---------- INFORMATION PROVIDED
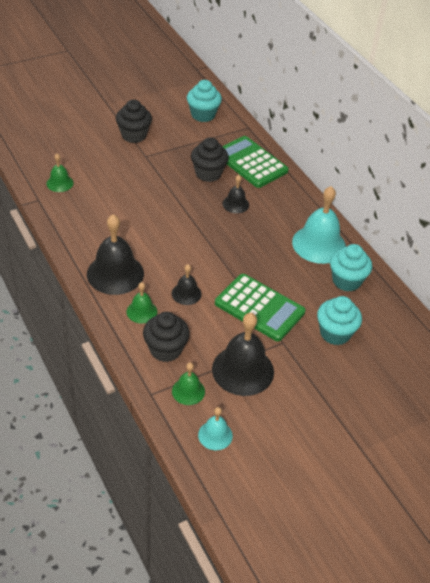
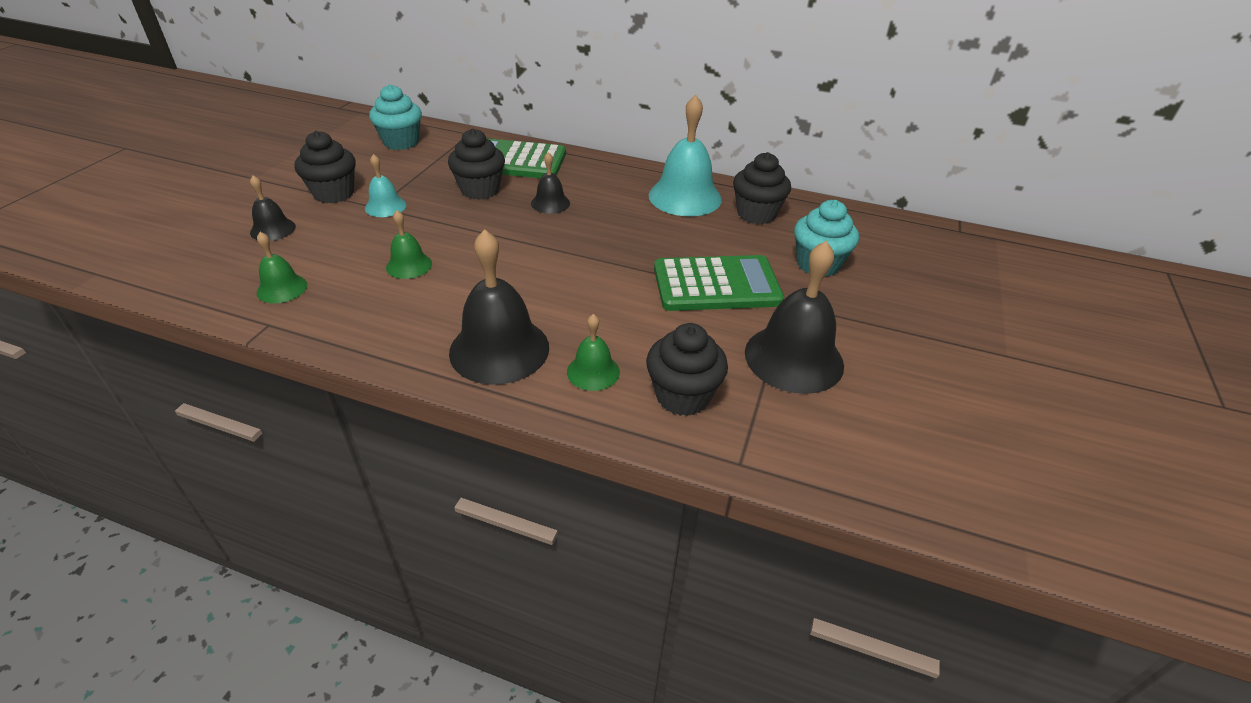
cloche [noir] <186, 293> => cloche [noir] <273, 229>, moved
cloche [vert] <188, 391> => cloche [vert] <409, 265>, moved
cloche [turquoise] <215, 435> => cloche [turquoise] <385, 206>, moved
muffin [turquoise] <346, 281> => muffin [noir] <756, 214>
--------------------
---------- INFORMATION PROVIDED
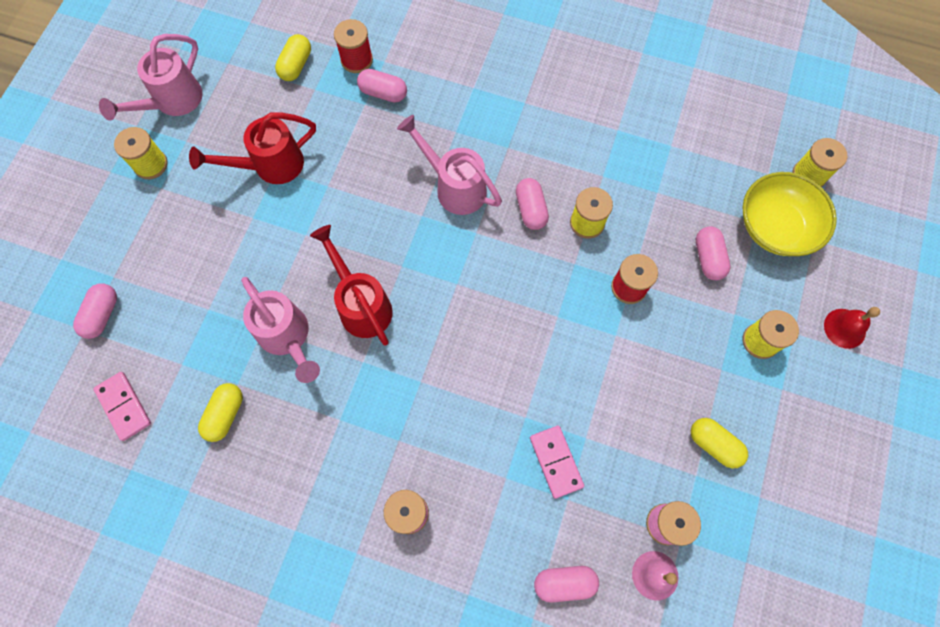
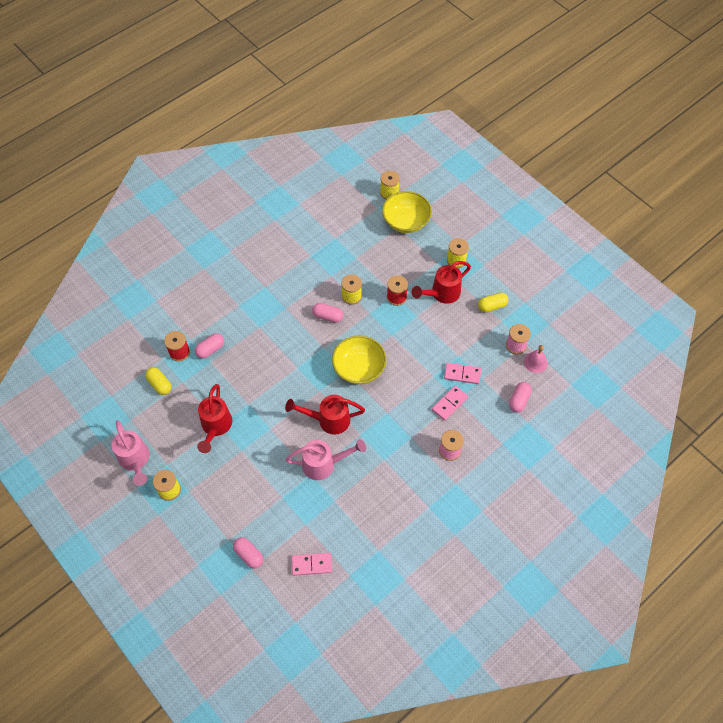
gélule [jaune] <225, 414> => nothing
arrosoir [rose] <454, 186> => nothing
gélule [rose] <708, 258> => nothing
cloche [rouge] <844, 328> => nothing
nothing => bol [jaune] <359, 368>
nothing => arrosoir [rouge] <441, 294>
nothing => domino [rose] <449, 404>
--------------------
» PROBLEM TO WORK ON: Find the word "jaune" in the listing and copy each line that contains it.

» WRITTEN REPLY:
gélule [jaune] <225, 414> => nothing
nothing => bol [jaune] <359, 368>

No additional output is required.